Assignment = Write out exactly the lines below that run from the one containing "J102 pin 1: GND -> +5V" through the one containing "CN1 pin 2: VDD -> +15V", both included, with no other lines.
★ ★ ★
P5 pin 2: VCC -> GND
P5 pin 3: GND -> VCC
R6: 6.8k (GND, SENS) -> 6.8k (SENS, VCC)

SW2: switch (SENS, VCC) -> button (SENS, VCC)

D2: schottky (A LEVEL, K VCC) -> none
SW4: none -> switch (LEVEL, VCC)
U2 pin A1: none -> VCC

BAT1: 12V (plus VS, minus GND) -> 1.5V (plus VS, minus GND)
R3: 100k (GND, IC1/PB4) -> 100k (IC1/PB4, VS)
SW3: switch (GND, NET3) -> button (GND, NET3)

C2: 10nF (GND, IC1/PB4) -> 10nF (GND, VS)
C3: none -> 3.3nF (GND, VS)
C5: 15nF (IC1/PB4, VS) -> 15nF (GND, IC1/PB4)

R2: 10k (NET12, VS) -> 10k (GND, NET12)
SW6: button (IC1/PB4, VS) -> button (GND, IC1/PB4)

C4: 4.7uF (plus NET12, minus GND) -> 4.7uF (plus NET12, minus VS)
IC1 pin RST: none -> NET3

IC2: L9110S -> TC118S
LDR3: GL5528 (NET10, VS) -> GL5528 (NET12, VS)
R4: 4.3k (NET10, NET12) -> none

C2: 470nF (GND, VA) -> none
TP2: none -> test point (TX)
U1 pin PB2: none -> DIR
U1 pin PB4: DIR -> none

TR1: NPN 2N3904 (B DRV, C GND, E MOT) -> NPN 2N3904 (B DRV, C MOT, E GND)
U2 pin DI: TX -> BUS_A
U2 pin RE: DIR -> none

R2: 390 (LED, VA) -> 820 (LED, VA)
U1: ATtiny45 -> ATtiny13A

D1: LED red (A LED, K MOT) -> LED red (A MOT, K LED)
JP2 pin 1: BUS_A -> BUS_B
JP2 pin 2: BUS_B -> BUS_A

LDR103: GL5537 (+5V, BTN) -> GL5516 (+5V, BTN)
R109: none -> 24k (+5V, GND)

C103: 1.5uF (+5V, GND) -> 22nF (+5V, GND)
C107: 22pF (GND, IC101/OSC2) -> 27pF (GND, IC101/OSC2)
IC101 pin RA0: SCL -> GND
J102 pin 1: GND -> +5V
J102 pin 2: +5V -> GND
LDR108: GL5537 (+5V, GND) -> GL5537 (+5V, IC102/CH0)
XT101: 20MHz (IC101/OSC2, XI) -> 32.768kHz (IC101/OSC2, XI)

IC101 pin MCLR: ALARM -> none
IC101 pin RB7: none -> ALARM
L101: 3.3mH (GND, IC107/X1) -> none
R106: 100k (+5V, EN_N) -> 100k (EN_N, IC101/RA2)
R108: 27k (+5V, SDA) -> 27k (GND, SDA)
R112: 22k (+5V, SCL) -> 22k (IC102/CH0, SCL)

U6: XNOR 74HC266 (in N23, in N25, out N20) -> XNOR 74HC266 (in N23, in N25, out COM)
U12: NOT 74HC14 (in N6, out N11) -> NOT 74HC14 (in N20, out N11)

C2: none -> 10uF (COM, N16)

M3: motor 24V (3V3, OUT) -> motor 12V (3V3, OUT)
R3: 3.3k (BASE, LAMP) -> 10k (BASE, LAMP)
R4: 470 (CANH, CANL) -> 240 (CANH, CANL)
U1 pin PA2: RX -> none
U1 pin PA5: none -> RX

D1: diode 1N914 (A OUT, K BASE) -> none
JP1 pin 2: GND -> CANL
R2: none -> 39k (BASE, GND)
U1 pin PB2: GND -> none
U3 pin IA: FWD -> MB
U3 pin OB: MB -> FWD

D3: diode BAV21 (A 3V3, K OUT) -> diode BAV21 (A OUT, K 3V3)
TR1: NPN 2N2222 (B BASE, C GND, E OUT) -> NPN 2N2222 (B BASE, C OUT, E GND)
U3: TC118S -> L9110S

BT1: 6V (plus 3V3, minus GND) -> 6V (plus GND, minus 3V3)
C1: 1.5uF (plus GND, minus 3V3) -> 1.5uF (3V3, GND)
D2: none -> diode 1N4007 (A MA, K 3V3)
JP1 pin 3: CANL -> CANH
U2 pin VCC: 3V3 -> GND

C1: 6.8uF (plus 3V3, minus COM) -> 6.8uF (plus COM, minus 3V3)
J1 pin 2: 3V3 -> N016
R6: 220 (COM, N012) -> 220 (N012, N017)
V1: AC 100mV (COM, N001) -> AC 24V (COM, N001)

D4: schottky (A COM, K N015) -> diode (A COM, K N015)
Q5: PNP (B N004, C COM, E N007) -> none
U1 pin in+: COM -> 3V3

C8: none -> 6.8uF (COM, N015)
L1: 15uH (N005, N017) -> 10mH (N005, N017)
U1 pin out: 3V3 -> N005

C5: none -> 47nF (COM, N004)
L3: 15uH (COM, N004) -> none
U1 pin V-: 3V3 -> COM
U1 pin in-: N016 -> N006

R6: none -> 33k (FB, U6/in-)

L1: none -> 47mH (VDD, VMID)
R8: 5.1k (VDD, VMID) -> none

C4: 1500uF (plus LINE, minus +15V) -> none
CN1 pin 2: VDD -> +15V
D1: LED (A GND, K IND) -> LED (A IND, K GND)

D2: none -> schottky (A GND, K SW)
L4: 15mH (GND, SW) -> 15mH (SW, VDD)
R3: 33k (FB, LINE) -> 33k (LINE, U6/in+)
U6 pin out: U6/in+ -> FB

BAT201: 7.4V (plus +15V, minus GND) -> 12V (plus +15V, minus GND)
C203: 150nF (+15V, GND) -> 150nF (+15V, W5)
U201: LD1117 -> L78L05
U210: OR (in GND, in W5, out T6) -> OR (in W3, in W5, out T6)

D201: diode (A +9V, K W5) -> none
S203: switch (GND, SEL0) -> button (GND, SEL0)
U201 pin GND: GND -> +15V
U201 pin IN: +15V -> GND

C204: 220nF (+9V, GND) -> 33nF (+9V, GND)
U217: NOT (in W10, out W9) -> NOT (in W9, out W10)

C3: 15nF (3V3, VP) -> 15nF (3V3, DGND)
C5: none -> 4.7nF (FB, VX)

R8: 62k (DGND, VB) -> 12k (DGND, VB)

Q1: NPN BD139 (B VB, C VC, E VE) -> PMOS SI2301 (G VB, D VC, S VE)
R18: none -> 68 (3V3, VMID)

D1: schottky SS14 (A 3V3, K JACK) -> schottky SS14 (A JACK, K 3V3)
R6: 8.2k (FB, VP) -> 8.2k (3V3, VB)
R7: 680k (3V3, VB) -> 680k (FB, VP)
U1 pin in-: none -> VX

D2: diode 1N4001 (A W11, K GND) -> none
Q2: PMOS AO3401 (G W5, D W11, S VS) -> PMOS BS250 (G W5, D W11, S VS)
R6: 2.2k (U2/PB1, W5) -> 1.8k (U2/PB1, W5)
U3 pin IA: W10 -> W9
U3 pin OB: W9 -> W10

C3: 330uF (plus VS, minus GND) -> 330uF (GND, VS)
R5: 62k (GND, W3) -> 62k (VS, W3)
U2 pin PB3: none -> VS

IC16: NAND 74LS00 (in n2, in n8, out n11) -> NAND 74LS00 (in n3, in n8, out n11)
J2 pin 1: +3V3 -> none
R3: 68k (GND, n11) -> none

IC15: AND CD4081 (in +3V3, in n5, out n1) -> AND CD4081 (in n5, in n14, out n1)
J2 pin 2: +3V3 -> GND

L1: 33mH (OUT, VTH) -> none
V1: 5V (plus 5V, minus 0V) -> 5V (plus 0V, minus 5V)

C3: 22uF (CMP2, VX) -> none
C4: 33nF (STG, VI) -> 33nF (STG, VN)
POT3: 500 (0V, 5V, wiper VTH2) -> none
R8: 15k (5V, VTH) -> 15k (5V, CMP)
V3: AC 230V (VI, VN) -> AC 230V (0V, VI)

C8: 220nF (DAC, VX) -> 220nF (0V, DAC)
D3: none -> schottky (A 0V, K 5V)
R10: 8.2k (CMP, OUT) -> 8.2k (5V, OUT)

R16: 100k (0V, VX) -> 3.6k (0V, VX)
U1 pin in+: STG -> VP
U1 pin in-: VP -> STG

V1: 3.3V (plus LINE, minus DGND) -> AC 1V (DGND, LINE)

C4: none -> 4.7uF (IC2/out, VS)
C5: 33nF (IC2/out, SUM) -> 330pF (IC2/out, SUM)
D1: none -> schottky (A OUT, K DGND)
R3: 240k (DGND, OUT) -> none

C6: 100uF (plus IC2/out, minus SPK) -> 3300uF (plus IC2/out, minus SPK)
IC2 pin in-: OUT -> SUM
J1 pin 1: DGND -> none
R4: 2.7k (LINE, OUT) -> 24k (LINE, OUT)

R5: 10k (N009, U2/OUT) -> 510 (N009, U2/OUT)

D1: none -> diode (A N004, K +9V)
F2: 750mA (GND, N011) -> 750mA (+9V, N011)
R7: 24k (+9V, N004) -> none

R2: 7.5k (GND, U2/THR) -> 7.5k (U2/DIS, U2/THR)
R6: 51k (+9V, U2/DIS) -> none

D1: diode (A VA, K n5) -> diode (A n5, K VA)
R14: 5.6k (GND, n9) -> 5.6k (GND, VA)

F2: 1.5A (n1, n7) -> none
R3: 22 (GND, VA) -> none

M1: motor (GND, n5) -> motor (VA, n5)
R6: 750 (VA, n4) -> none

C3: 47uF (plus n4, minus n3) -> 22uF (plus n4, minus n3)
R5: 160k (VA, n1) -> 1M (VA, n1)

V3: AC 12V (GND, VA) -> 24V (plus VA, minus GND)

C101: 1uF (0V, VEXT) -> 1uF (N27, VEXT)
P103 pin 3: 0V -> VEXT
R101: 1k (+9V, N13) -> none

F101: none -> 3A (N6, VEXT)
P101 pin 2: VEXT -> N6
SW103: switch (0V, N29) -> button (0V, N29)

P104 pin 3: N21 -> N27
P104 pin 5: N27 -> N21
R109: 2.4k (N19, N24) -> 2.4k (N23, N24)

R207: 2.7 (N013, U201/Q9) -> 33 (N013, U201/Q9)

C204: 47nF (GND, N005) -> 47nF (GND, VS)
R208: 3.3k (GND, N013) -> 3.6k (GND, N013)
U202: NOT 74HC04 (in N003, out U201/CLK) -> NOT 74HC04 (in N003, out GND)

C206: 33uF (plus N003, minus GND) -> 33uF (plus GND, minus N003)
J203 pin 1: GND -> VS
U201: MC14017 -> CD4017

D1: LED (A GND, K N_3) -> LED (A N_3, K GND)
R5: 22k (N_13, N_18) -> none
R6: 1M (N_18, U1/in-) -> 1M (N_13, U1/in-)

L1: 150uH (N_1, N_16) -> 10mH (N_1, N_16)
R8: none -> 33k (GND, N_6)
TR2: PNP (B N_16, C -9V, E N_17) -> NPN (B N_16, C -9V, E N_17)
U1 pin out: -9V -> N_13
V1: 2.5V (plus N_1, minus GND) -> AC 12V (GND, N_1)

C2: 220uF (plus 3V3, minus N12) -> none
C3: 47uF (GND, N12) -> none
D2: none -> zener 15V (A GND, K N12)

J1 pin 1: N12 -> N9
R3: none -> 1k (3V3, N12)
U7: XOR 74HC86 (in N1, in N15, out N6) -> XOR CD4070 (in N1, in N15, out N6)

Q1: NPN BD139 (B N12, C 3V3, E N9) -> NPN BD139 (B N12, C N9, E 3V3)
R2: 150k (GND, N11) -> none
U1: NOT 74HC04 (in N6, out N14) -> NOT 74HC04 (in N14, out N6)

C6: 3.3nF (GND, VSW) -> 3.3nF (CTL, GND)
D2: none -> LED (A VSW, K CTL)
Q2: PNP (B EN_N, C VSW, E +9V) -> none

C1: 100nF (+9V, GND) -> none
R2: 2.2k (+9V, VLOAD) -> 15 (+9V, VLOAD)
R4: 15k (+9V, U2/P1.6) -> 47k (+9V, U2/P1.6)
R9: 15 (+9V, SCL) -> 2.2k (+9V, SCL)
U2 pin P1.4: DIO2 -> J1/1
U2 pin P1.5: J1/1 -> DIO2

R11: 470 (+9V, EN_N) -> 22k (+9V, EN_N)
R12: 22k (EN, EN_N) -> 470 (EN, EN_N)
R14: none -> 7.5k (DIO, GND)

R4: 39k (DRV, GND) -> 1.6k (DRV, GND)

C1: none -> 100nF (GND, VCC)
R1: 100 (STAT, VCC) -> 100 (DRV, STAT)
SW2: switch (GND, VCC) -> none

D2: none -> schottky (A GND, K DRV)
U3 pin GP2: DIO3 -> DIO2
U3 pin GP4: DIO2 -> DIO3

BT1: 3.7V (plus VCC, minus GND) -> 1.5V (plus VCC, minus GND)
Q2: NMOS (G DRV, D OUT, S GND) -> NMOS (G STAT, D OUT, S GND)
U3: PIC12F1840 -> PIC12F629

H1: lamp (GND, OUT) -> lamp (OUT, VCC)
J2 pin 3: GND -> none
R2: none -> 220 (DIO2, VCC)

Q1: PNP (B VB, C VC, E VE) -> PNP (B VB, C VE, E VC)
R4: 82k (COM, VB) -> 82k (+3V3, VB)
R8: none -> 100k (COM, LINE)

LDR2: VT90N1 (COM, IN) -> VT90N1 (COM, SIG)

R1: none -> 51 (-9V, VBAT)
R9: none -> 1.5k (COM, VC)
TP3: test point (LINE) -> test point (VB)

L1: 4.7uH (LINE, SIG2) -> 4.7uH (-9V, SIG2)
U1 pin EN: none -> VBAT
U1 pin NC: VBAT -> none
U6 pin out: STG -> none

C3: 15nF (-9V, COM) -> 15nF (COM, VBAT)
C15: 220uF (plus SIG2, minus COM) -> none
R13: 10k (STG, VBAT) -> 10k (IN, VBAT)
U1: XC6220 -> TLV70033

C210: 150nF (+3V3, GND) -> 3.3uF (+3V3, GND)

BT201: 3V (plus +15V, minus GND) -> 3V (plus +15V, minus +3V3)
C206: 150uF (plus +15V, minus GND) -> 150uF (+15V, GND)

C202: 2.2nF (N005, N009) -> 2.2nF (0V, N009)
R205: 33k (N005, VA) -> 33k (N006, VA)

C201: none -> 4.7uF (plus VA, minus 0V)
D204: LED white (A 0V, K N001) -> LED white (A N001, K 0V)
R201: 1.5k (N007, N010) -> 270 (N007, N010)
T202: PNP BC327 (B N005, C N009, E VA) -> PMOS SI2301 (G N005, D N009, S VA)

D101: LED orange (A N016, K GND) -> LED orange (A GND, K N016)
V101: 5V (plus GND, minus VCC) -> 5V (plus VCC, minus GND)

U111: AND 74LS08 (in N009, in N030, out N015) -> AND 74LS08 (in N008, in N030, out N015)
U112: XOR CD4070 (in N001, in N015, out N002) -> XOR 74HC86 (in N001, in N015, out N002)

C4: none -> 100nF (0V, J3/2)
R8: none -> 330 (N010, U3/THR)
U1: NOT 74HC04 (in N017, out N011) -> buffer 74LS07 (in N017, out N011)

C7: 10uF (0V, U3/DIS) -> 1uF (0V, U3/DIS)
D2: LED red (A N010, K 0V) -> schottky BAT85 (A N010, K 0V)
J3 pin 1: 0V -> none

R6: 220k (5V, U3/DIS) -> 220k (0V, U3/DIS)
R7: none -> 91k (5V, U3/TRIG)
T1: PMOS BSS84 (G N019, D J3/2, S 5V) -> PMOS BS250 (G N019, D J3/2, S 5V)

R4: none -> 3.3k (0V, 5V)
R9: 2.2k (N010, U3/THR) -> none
★ ★ ★
Answer to the problem =
J102 pin 1: GND -> +5V
J102 pin 2: +5V -> GND
LDR108: GL5537 (+5V, GND) -> GL5537 (+5V, IC102/CH0)
XT101: 20MHz (IC101/OSC2, XI) -> 32.768kHz (IC101/OSC2, XI)

IC101 pin MCLR: ALARM -> none
IC101 pin RB7: none -> ALARM
L101: 3.3mH (GND, IC107/X1) -> none
R106: 100k (+5V, EN_N) -> 100k (EN_N, IC101/RA2)
R108: 27k (+5V, SDA) -> 27k (GND, SDA)
R112: 22k (+5V, SCL) -> 22k (IC102/CH0, SCL)

U6: XNOR 74HC266 (in N23, in N25, out N20) -> XNOR 74HC266 (in N23, in N25, out COM)
U12: NOT 74HC14 (in N6, out N11) -> NOT 74HC14 (in N20, out N11)

C2: none -> 10uF (COM, N16)

M3: motor 24V (3V3, OUT) -> motor 12V (3V3, OUT)
R3: 3.3k (BASE, LAMP) -> 10k (BASE, LAMP)
R4: 470 (CANH, CANL) -> 240 (CANH, CANL)
U1 pin PA2: RX -> none
U1 pin PA5: none -> RX

D1: diode 1N914 (A OUT, K BASE) -> none
JP1 pin 2: GND -> CANL
R2: none -> 39k (BASE, GND)
U1 pin PB2: GND -> none
U3 pin IA: FWD -> MB
U3 pin OB: MB -> FWD

D3: diode BAV21 (A 3V3, K OUT) -> diode BAV21 (A OUT, K 3V3)
TR1: NPN 2N2222 (B BASE, C GND, E OUT) -> NPN 2N2222 (B BASE, C OUT, E GND)
U3: TC118S -> L9110S

BT1: 6V (plus 3V3, minus GND) -> 6V (plus GND, minus 3V3)
C1: 1.5uF (plus GND, minus 3V3) -> 1.5uF (3V3, GND)
D2: none -> diode 1N4007 (A MA, K 3V3)
JP1 pin 3: CANL -> CANH
U2 pin VCC: 3V3 -> GND

C1: 6.8uF (plus 3V3, minus COM) -> 6.8uF (plus COM, minus 3V3)
J1 pin 2: 3V3 -> N016
R6: 220 (COM, N012) -> 220 (N012, N017)
V1: AC 100mV (COM, N001) -> AC 24V (COM, N001)

D4: schottky (A COM, K N015) -> diode (A COM, K N015)
Q5: PNP (B N004, C COM, E N007) -> none
U1 pin in+: COM -> 3V3

C8: none -> 6.8uF (COM, N015)
L1: 15uH (N005, N017) -> 10mH (N005, N017)
U1 pin out: 3V3 -> N005

C5: none -> 47nF (COM, N004)
L3: 15uH (COM, N004) -> none
U1 pin V-: 3V3 -> COM
U1 pin in-: N016 -> N006

R6: none -> 33k (FB, U6/in-)

L1: none -> 47mH (VDD, VMID)
R8: 5.1k (VDD, VMID) -> none

C4: 1500uF (plus LINE, minus +15V) -> none
CN1 pin 2: VDD -> +15V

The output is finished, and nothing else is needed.